▶ BRIEF
Pictures should not appear in the copy; the records themselves must be written out exactly.

▶ STUDY MATERIAL

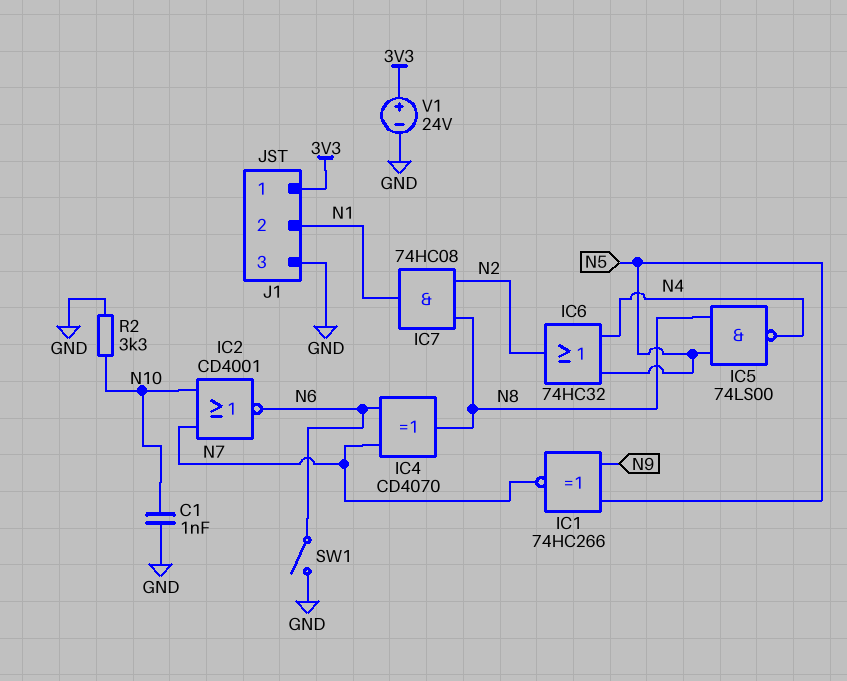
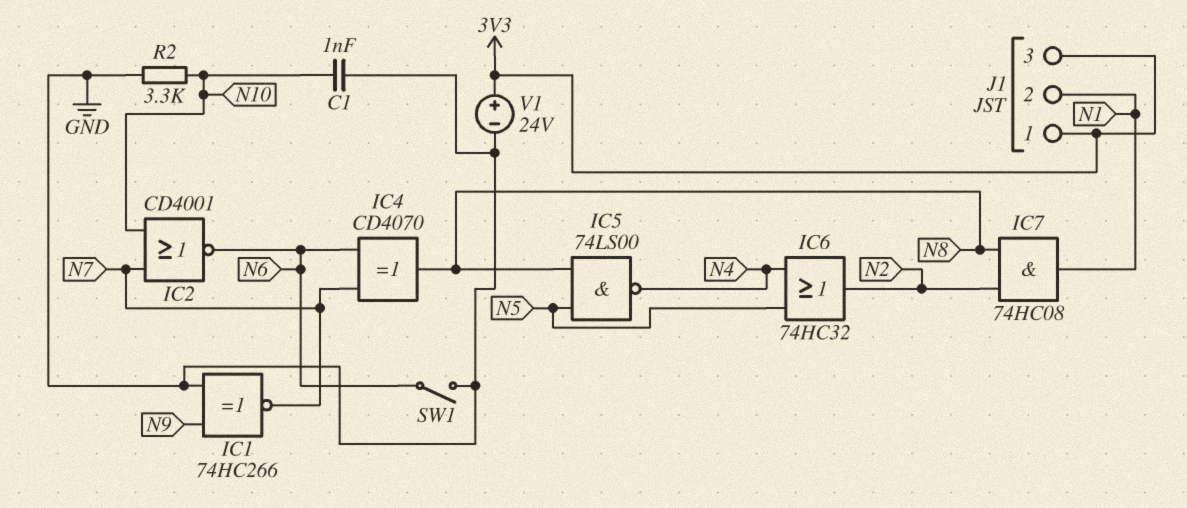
IC1: XNOR 74HC266 (in N5, in N9, out N7) -> XNOR 74HC266 (in GND, in N9, out N7)
J1 pin 3: GND -> 3V3

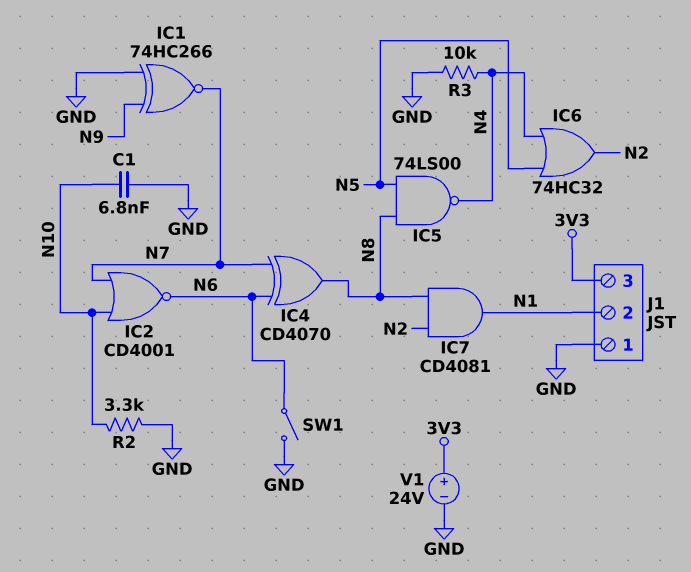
C1: 1nF (GND, N10) -> 6.8nF (GND, N10)
IC7: AND 74HC08 (in N2, in N8, out N1) -> AND CD4081 (in N2, in N8, out N1)
J1 pin 1: 3V3 -> GND
R3: none -> 10k (GND, N4)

▶ EXERCISE ANSWER
IC1: XNOR 74HC266 (in N5, in N9, out N7) -> XNOR 74HC266 (in GND, in N9, out N7)
J1 pin 3: GND -> 3V3

C1: 1nF (GND, N10) -> 6.8nF (GND, N10)
IC7: AND 74HC08 (in N2, in N8, out N1) -> AND CD4081 (in N2, in N8, out N1)
J1 pin 1: 3V3 -> GND
R3: none -> 10k (GND, N4)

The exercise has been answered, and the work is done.